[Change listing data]
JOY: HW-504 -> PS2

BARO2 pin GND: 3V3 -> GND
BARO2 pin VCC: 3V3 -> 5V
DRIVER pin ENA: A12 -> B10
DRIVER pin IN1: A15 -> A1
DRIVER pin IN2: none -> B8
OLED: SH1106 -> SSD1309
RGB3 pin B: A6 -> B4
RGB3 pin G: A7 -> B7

DIRECTIONS FOR THIS TASK — Set down the entries above once more, verbatim.

FINISHED TASK —
JOY: HW-504 -> PS2

BARO2 pin GND: 3V3 -> GND
BARO2 pin VCC: 3V3 -> 5V
DRIVER pin ENA: A12 -> B10
DRIVER pin IN1: A15 -> A1
DRIVER pin IN2: none -> B8
OLED: SH1106 -> SSD1309
RGB3 pin B: A6 -> B4
RGB3 pin G: A7 -> B7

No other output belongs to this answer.